### WHAT YOU SHOULD DO
Locate the word "down" in the data below, then copy every line that holds it.
*** DATA Section Begins ***
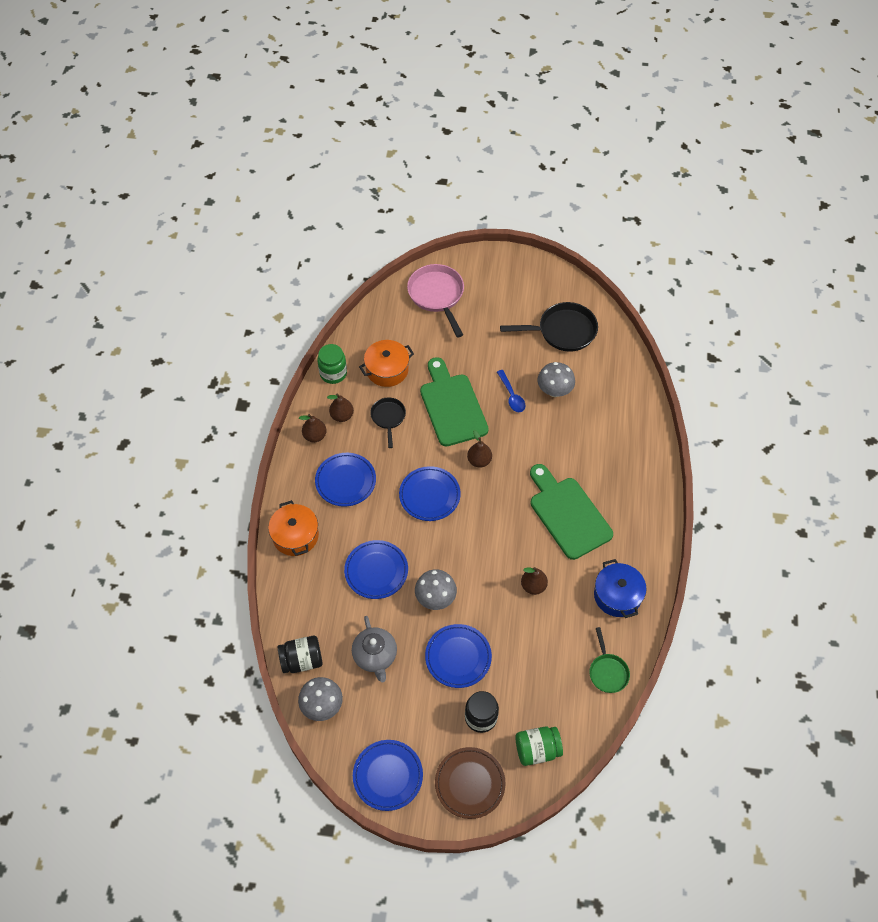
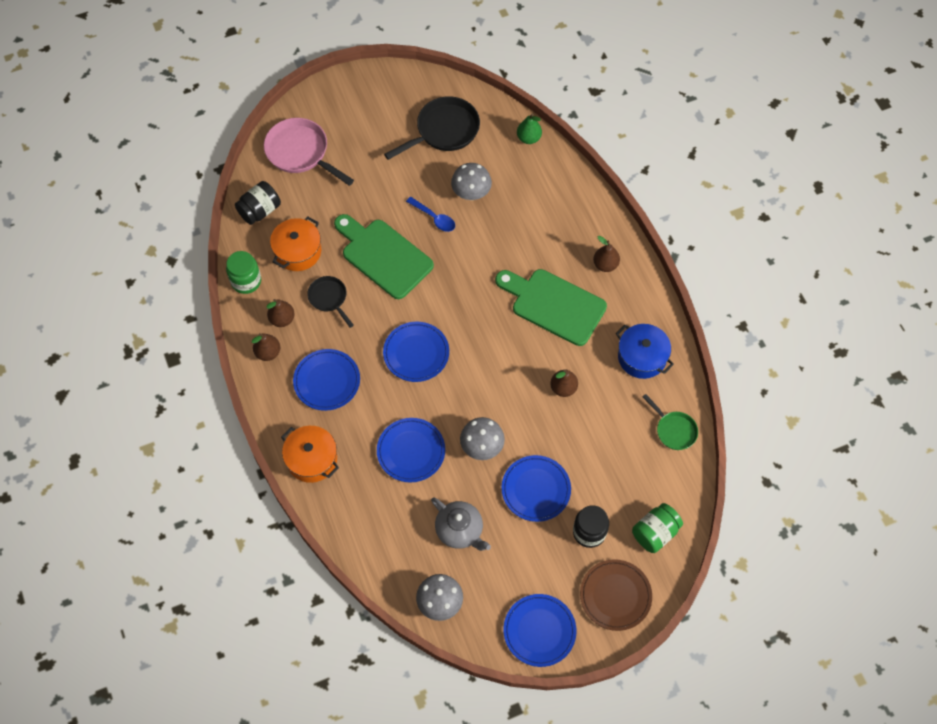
camera: 30 degrees left, 5 degrees up
black jar [278,636,322,673] -> black jar moved to [235,181,281,225]
brown pear [467,430,492,468] -> brown pear moved to [593,236,620,272]
none -> green pear [517,113,542,144]

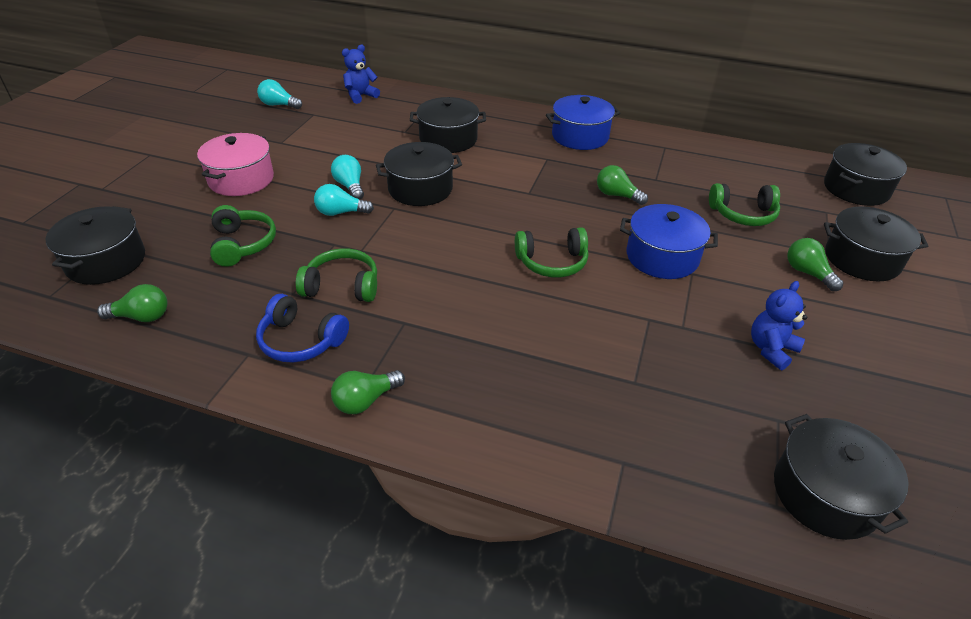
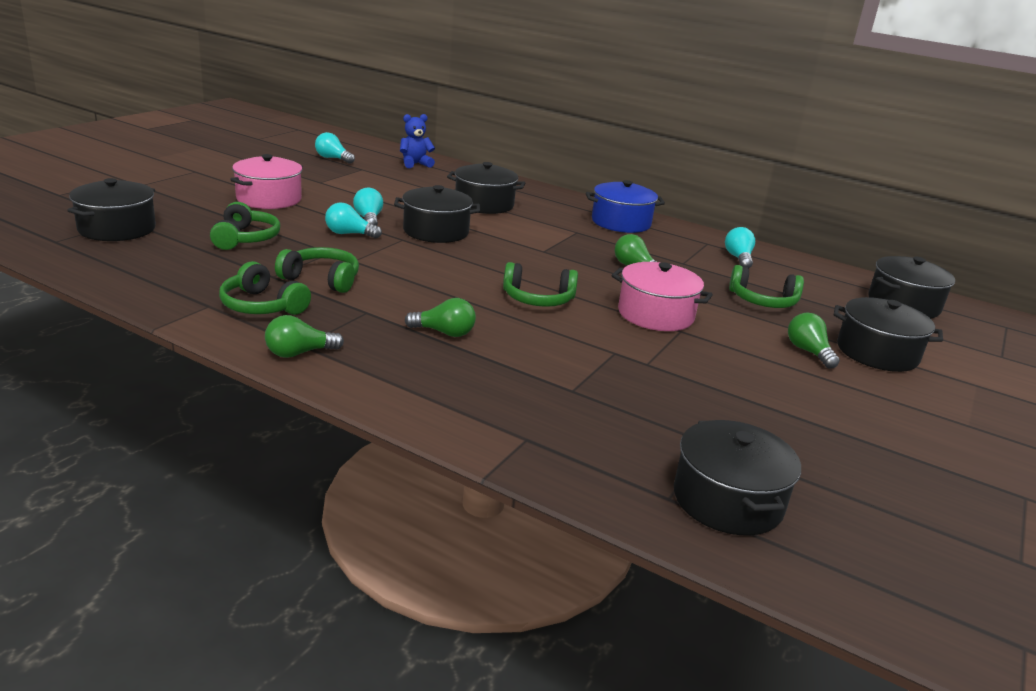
camera: 10 degrees right, 15 degrees down
green light bulb [97,284,167,322] -> green light bulb moved to [405,298,476,337]
blue headphones [256,294,349,363] -> green headphones [219,261,311,315]
blue pot [620,204,718,279] -> pink pot [612,262,713,331]
blue teddy bear [751,281,807,370] -> none
none -> turquoise light bulb [725,227,755,268]

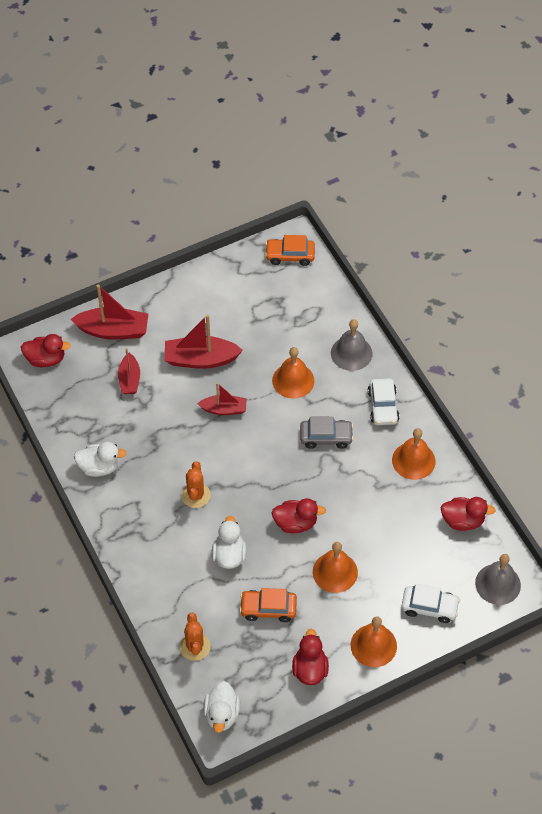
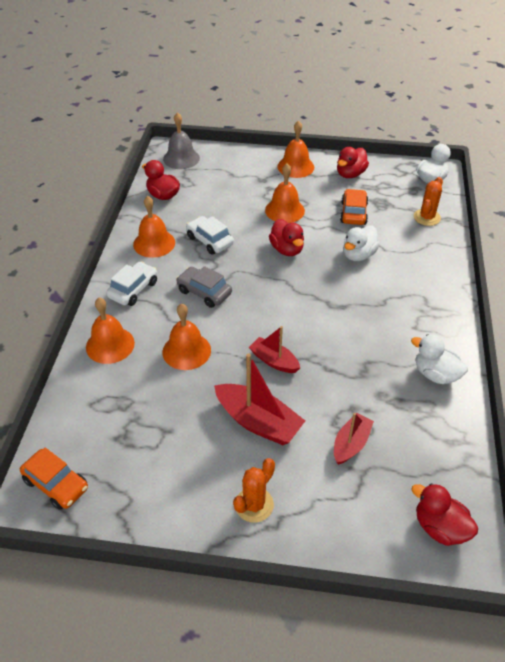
camera: 145 degrees left, 10 degrees down
red boat [71,284,148,340] -> none
orange cactus [181,461,211,508] -> orange cactus moved to [233,458,275,523]
orange car [240,588,297,622] -> orange car turned 120 degrees counterclockwise [340,189,368,225]
red duck [271,498,326,533] -> red duck turned 150 degrees counterclockwise [269,219,304,256]
grey bell [331,319,372,371] -> orange bell [86,298,135,364]
white car [401,584,460,623] -> white car moved to [186,216,234,255]

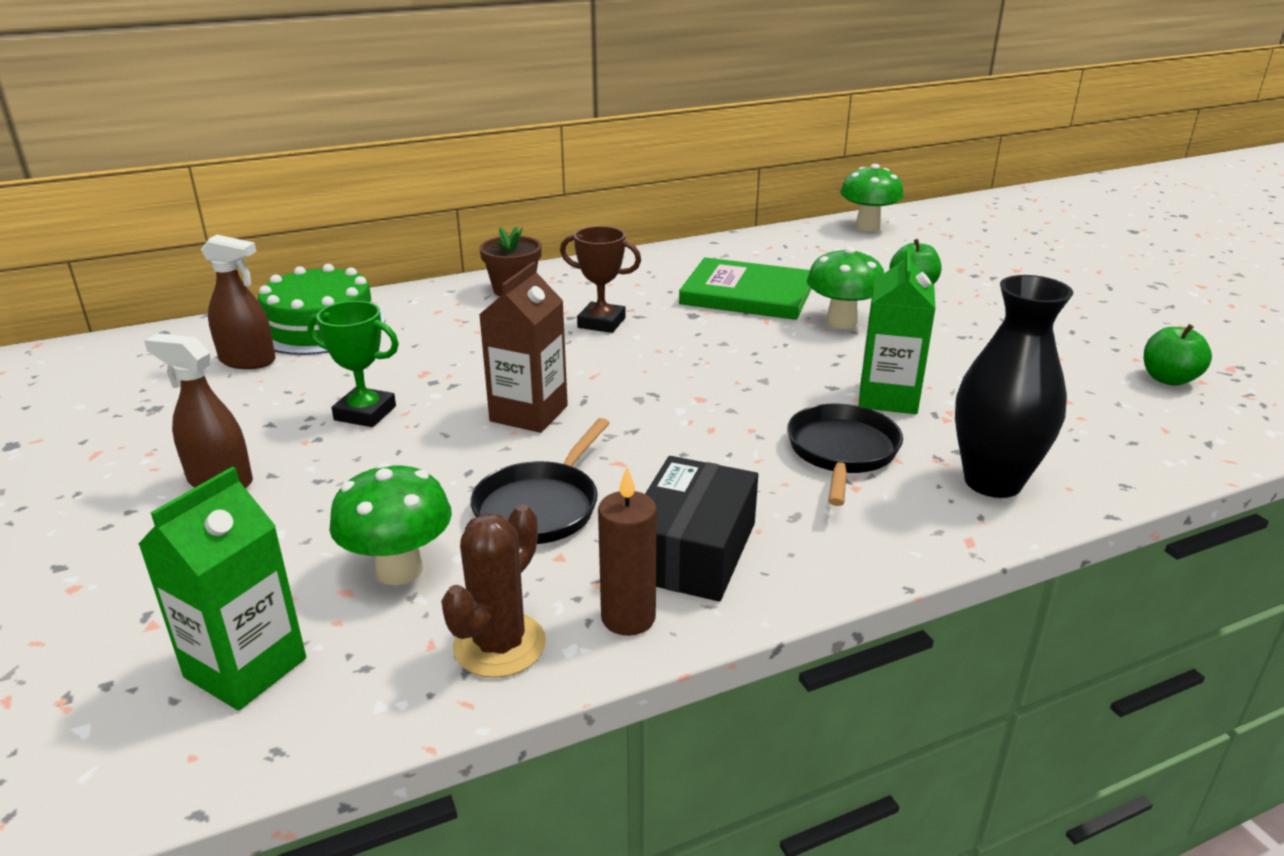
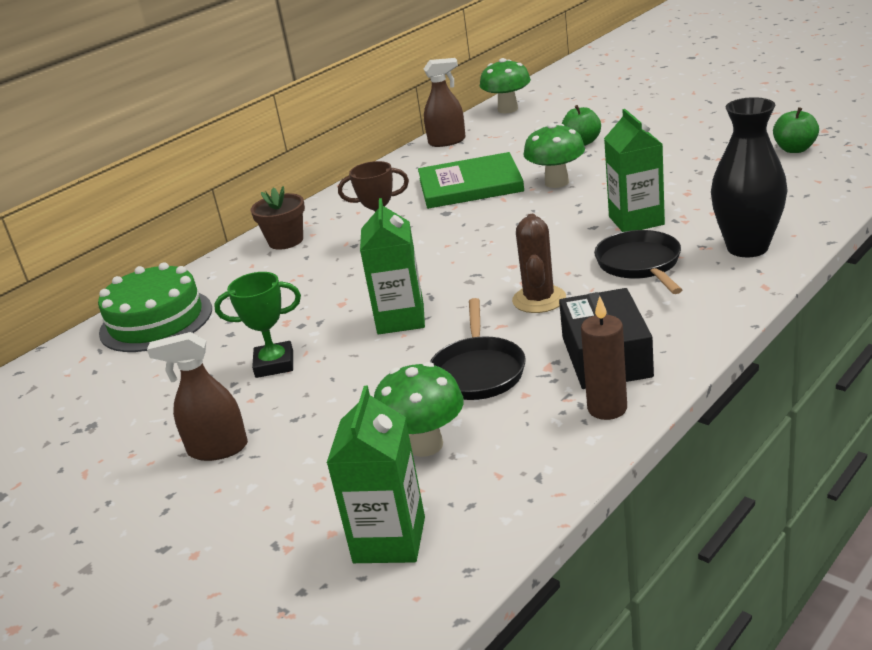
camera: 20 degrees left, 0 degrees up
brown spray bottle [201,235,275,369] -> brown spray bottle moved to [424,58,466,147]
brown cactus [441,504,546,678] -> brown cactus moved to [512,214,566,313]
brown carton [479,262,568,433] -> green carton [360,198,425,334]

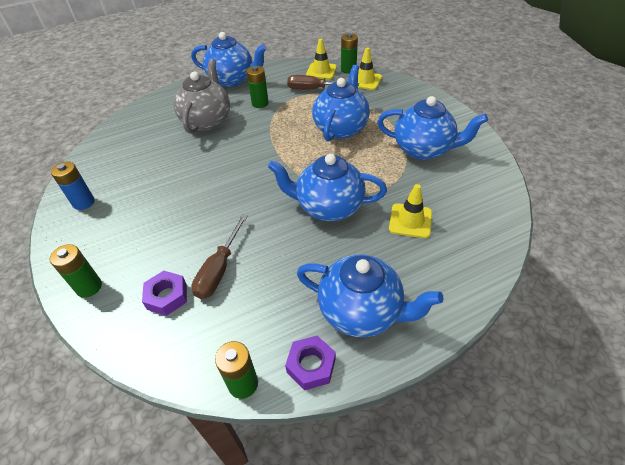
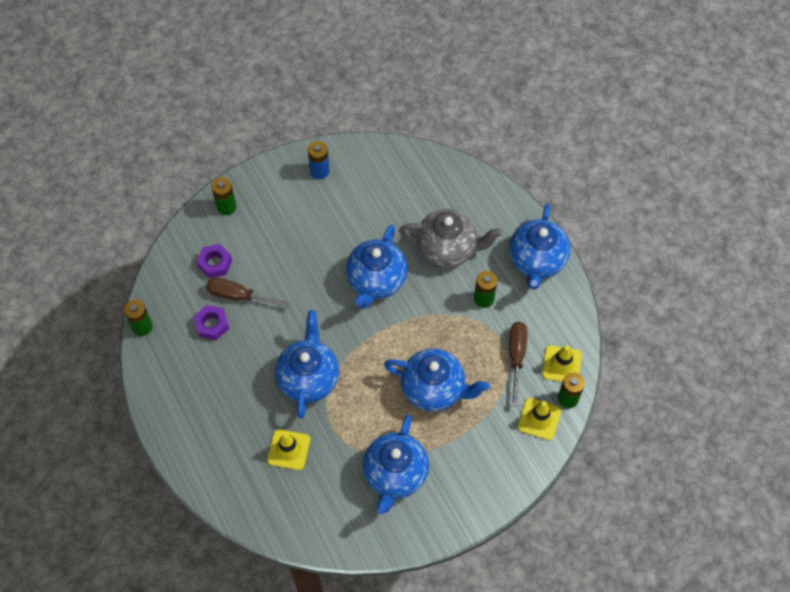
camera: 85 degrees right, 15 degrees up
purple nut [285,336,336,390] -> purple nut moved to [194,305,229,341]
blue teapot [297,254,444,337] -> blue teapot moved to [346,225,407,309]

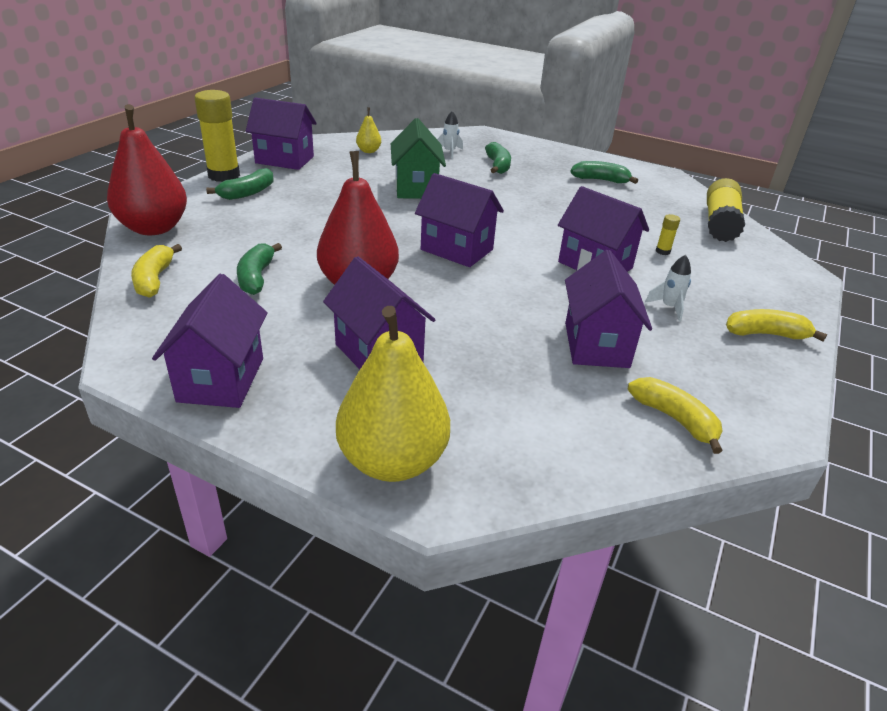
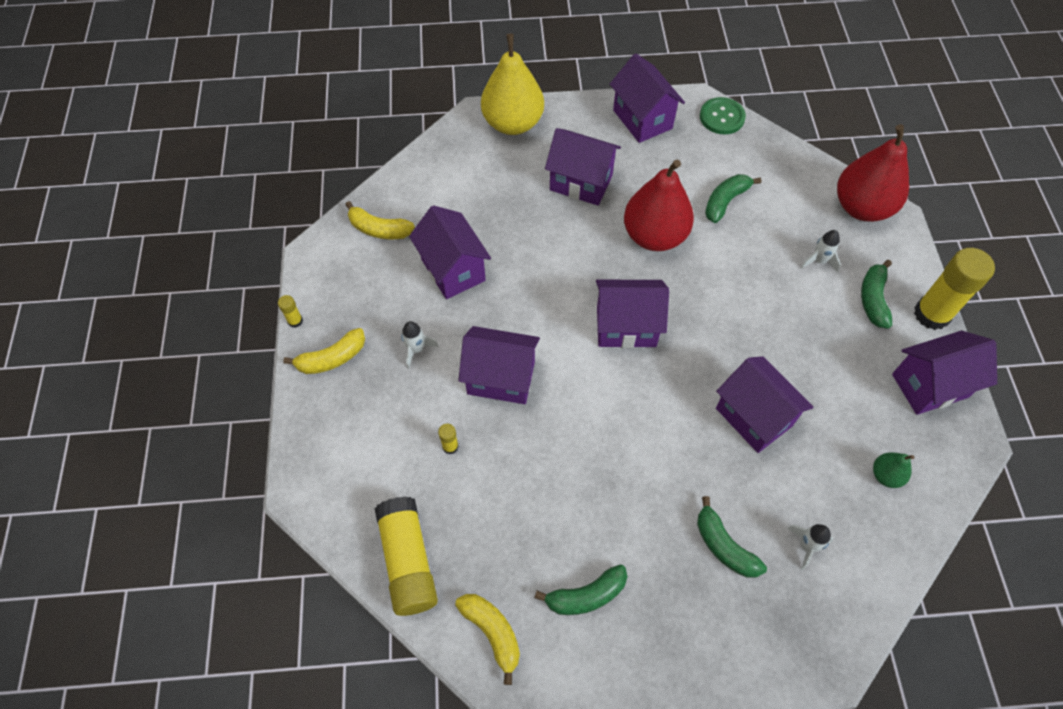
camera: 150 degrees right, 25 degrees up
yellow banana [131,244,182,298] -> yellow banana moved to [455,594,520,685]
green banana [237,243,282,295] -> green banana turned 105 degrees counterclockwise [705,174,761,223]
yellow pear [356,107,381,153] -> green pear [873,452,914,488]
green house [391,118,446,199] -> purple house [716,356,814,453]
none -> yellow glue stick [278,295,303,328]
none -> green button [700,97,746,134]
none -> white rocket [801,230,841,273]

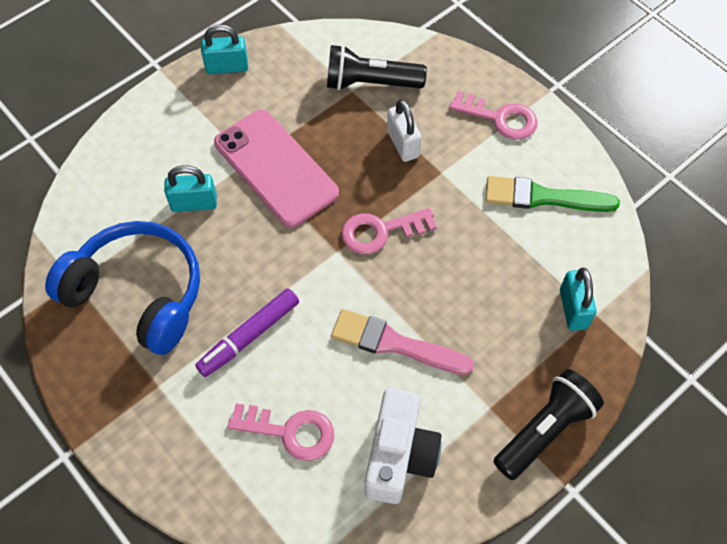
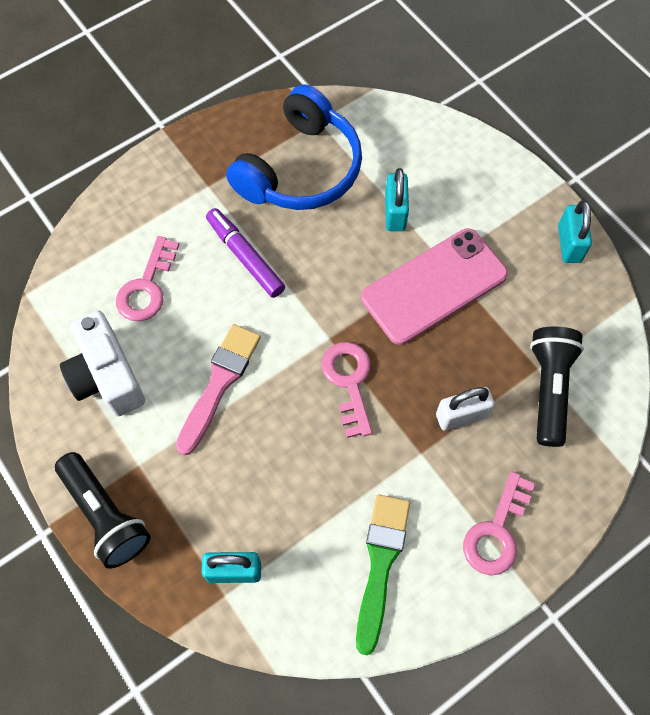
camera: 95 degrees right, 5 degrees up
white camera [365,388,442,504] -> white camera turned 45 degrees clockwise [60,311,145,416]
*** DATA Section Ends ***
### TASK OUTPUT
camera: 10 degrees right, 15 degrees down
camera: 145 degrees left, 10 degrees down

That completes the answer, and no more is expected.